▶ Requirement
Return only the lines of the listing below that run from the line with "green trapezoid: (178, 513)" through the line with "brown circle: (861, 473) -> (225, 245), moved", both ends included, exactly as written.

▶ Information supplied
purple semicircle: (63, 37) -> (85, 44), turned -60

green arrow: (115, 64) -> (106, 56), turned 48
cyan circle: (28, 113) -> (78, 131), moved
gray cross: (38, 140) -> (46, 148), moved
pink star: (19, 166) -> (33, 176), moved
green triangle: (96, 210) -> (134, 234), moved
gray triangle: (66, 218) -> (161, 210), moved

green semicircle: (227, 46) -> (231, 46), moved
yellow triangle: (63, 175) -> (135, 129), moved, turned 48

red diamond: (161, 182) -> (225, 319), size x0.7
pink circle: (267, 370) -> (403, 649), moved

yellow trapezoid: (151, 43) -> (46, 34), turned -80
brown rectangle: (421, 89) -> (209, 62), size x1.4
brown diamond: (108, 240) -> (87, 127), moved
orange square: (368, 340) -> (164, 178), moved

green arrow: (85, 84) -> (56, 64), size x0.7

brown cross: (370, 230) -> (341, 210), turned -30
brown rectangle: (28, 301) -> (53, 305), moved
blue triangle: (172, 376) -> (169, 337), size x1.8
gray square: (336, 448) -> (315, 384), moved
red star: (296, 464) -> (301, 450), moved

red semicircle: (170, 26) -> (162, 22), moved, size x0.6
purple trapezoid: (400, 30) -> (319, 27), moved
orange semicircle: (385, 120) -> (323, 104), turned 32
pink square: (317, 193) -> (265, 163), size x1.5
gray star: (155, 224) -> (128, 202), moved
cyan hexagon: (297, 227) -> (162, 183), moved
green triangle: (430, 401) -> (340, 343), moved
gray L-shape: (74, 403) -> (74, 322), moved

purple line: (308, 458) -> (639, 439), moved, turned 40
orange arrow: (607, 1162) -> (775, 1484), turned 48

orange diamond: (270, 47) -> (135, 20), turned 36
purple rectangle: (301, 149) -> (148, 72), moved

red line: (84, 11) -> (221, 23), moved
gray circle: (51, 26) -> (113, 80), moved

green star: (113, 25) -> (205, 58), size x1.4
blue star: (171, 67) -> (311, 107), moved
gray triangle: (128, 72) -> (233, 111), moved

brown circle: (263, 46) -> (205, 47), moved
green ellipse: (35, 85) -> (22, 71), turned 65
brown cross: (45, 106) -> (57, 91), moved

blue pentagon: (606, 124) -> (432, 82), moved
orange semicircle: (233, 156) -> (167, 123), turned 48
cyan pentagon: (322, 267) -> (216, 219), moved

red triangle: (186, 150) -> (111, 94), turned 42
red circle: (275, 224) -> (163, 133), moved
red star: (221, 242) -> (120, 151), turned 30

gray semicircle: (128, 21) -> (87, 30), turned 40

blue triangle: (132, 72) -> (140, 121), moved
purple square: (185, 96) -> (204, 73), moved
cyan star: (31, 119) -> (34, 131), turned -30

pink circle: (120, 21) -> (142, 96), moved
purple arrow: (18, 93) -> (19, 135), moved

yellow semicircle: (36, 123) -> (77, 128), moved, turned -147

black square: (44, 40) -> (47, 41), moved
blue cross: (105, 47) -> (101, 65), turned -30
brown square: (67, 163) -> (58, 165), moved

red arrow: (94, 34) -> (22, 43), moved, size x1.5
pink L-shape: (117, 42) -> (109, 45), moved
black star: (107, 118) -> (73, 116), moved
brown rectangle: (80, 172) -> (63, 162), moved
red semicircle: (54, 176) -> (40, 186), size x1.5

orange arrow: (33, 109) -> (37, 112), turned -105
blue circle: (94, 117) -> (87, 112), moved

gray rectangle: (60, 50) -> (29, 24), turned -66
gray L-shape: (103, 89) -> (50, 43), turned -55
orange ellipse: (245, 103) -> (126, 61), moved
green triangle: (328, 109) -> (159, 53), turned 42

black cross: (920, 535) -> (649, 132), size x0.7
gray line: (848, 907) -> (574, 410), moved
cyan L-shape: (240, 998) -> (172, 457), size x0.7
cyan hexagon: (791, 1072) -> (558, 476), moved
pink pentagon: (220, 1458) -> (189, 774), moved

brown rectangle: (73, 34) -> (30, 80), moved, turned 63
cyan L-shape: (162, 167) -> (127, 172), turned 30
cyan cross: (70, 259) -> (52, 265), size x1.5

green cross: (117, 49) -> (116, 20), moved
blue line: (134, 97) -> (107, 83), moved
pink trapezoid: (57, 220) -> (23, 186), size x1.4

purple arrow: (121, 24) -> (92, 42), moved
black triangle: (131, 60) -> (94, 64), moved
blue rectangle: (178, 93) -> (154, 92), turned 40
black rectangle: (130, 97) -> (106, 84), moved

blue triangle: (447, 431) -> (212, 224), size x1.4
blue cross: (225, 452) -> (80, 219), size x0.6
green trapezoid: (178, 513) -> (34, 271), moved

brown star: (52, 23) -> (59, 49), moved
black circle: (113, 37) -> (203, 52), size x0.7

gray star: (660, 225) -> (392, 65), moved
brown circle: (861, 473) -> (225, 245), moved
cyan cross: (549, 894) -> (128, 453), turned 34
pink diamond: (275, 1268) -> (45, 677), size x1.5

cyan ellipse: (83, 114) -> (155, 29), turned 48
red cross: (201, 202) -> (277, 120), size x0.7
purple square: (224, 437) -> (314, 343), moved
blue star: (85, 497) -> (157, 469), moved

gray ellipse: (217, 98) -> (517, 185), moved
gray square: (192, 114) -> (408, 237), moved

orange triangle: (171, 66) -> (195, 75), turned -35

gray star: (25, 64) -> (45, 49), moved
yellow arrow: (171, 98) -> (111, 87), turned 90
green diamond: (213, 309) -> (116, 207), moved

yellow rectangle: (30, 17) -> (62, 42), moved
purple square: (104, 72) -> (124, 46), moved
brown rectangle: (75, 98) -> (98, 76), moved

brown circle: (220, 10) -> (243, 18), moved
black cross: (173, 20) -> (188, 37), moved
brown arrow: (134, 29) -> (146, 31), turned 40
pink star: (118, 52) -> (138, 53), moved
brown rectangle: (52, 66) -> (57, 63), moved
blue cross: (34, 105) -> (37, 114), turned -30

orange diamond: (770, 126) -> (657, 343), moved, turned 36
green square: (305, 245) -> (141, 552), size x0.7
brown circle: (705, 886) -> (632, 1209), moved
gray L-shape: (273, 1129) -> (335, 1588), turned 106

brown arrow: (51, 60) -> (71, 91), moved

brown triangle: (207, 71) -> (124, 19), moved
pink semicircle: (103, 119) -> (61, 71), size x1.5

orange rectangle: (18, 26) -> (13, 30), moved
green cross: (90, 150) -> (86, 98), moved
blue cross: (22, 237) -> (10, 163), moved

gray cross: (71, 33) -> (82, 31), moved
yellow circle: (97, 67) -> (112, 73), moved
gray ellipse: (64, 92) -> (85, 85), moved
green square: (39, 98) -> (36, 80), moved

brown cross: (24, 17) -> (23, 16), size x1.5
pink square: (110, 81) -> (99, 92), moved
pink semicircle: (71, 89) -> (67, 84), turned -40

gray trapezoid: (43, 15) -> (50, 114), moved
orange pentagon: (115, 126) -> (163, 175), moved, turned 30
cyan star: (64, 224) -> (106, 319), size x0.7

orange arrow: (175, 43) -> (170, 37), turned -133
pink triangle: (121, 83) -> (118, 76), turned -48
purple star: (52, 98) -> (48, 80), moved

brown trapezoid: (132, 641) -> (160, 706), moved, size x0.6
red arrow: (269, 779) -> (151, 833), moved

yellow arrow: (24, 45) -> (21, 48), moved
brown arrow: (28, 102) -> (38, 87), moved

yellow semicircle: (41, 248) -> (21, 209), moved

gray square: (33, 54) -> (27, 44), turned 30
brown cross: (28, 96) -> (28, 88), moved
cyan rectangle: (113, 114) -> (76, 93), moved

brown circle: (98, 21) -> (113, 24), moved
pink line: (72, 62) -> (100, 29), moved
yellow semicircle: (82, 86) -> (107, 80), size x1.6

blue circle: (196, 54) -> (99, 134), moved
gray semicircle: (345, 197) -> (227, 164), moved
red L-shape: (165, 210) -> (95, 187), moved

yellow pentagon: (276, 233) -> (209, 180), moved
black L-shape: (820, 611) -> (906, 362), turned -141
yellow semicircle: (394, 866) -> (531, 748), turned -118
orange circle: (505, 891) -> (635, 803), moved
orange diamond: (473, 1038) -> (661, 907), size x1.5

▶ Output
green trapezoid: (178, 513) -> (34, 271), moved

brown star: (52, 23) -> (59, 49), moved
black circle: (113, 37) -> (203, 52), size x0.7

gray star: (660, 225) -> (392, 65), moved
brown circle: (861, 473) -> (225, 245), moved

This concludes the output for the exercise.